Record extracts below:

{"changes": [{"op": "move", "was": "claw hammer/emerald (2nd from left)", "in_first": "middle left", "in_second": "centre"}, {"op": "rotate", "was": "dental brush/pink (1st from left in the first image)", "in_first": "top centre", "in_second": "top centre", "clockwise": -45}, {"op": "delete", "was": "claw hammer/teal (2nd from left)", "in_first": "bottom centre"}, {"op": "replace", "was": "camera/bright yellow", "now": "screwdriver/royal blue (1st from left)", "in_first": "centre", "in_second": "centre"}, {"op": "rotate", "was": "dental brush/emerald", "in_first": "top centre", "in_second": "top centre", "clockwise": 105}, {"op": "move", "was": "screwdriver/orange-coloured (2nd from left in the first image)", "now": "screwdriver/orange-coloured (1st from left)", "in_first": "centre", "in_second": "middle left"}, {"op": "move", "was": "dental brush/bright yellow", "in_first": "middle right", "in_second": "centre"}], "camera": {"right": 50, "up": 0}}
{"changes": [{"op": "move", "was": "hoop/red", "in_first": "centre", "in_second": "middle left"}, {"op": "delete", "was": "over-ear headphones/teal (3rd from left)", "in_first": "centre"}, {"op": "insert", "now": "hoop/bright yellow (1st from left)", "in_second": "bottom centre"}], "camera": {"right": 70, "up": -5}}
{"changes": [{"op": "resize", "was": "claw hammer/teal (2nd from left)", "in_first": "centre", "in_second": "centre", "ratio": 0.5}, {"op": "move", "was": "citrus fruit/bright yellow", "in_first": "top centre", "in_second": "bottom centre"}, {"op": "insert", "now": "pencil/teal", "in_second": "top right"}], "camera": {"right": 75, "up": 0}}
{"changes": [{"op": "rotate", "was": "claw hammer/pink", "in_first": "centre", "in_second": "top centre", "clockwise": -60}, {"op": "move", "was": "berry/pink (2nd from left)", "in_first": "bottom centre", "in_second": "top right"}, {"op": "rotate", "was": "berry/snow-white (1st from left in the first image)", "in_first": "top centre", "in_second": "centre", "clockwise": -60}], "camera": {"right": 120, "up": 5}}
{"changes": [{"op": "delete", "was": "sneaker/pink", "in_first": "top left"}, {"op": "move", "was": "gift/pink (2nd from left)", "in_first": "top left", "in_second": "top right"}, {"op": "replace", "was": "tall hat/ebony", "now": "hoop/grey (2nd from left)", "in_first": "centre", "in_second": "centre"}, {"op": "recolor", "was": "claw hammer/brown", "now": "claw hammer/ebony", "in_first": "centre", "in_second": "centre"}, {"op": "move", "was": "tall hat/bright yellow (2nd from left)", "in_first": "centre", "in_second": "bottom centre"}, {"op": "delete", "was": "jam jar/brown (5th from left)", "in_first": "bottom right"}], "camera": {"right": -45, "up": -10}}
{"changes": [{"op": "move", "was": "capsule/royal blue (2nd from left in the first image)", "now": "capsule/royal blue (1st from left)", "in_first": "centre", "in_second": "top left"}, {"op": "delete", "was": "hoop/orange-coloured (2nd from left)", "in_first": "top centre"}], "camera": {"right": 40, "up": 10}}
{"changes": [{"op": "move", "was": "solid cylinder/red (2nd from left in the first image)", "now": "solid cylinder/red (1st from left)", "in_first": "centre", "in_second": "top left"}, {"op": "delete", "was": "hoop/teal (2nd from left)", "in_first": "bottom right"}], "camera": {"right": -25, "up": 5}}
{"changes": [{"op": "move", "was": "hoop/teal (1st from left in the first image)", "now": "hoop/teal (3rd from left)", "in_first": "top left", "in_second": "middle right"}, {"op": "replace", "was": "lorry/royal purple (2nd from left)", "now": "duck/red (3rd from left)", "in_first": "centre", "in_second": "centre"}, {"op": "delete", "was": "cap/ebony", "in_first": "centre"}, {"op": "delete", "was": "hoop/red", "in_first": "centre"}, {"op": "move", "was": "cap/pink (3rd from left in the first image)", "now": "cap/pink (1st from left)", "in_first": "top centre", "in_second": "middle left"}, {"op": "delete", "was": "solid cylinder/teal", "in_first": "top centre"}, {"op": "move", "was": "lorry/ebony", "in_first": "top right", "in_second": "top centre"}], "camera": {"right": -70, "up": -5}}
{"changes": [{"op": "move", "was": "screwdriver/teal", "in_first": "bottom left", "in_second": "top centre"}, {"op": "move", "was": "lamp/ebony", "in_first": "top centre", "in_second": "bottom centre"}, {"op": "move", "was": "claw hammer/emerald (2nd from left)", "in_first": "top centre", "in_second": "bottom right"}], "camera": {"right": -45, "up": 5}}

End of Record extracts.

**To do:**
The answer should be the full set of records, reproduced exactly.

**Task solution:**
{"changes": [{"op": "move", "was": "claw hammer/emerald (2nd from left)", "in_first": "middle left", "in_second": "centre"}, {"op": "rotate", "was": "dental brush/pink (1st from left in the first image)", "in_first": "top centre", "in_second": "top centre", "clockwise": -45}, {"op": "delete", "was": "claw hammer/teal (2nd from left)", "in_first": "bottom centre"}, {"op": "replace", "was": "camera/bright yellow", "now": "screwdriver/royal blue (1st from left)", "in_first": "centre", "in_second": "centre"}, {"op": "rotate", "was": "dental brush/emerald", "in_first": "top centre", "in_second": "top centre", "clockwise": 105}, {"op": "move", "was": "screwdriver/orange-coloured (2nd from left in the first image)", "now": "screwdriver/orange-coloured (1st from left)", "in_first": "centre", "in_second": "middle left"}, {"op": "move", "was": "dental brush/bright yellow", "in_first": "middle right", "in_second": "centre"}], "camera": {"right": 50, "up": 0}}
{"changes": [{"op": "move", "was": "hoop/red", "in_first": "centre", "in_second": "middle left"}, {"op": "delete", "was": "over-ear headphones/teal (3rd from left)", "in_first": "centre"}, {"op": "insert", "now": "hoop/bright yellow (1st from left)", "in_second": "bottom centre"}], "camera": {"right": 70, "up": -5}}
{"changes": [{"op": "resize", "was": "claw hammer/teal (2nd from left)", "in_first": "centre", "in_second": "centre", "ratio": 0.5}, {"op": "move", "was": "citrus fruit/bright yellow", "in_first": "top centre", "in_second": "bottom centre"}, {"op": "insert", "now": "pencil/teal", "in_second": "top right"}], "camera": {"right": 75, "up": 0}}
{"changes": [{"op": "rotate", "was": "claw hammer/pink", "in_first": "centre", "in_second": "top centre", "clockwise": -60}, {"op": "move", "was": "berry/pink (2nd from left)", "in_first": "bottom centre", "in_second": "top right"}, {"op": "rotate", "was": "berry/snow-white (1st from left in the first image)", "in_first": "top centre", "in_second": "centre", "clockwise": -60}], "camera": {"right": 120, "up": 5}}
{"changes": [{"op": "delete", "was": "sneaker/pink", "in_first": "top left"}, {"op": "move", "was": "gift/pink (2nd from left)", "in_first": "top left", "in_second": "top right"}, {"op": "replace", "was": "tall hat/ebony", "now": "hoop/grey (2nd from left)", "in_first": "centre", "in_second": "centre"}, {"op": "recolor", "was": "claw hammer/brown", "now": "claw hammer/ebony", "in_first": "centre", "in_second": "centre"}, {"op": "move", "was": "tall hat/bright yellow (2nd from left)", "in_first": "centre", "in_second": "bottom centre"}, {"op": "delete", "was": "jam jar/brown (5th from left)", "in_first": "bottom right"}], "camera": {"right": -45, "up": -10}}
{"changes": [{"op": "move", "was": "capsule/royal blue (2nd from left in the first image)", "now": "capsule/royal blue (1st from left)", "in_first": "centre", "in_second": "top left"}, {"op": "delete", "was": "hoop/orange-coloured (2nd from left)", "in_first": "top centre"}], "camera": {"right": 40, "up": 10}}
{"changes": [{"op": "move", "was": "solid cylinder/red (2nd from left in the first image)", "now": "solid cylinder/red (1st from left)", "in_first": "centre", "in_second": "top left"}, {"op": "delete", "was": "hoop/teal (2nd from left)", "in_first": "bottom right"}], "camera": {"right": -25, "up": 5}}
{"changes": [{"op": "move", "was": "hoop/teal (1st from left in the first image)", "now": "hoop/teal (3rd from left)", "in_first": "top left", "in_second": "middle right"}, {"op": "replace", "was": "lorry/royal purple (2nd from left)", "now": "duck/red (3rd from left)", "in_first": "centre", "in_second": "centre"}, {"op": "delete", "was": "cap/ebony", "in_first": "centre"}, {"op": "delete", "was": "hoop/red", "in_first": "centre"}, {"op": "move", "was": "cap/pink (3rd from left in the first image)", "now": "cap/pink (1st from left)", "in_first": "top centre", "in_second": "middle left"}, {"op": "delete", "was": "solid cylinder/teal", "in_first": "top centre"}, {"op": "move", "was": "lorry/ebony", "in_first": "top right", "in_second": "top centre"}], "camera": {"right": -70, "up": -5}}
{"changes": [{"op": "move", "was": "screwdriver/teal", "in_first": "bottom left", "in_second": "top centre"}, {"op": "move", "was": "lamp/ebony", "in_first": "top centre", "in_second": "bottom centre"}, {"op": "move", "was": "claw hammer/emerald (2nd from left)", "in_first": "top centre", "in_second": "bottom right"}], "camera": {"right": -45, "up": 5}}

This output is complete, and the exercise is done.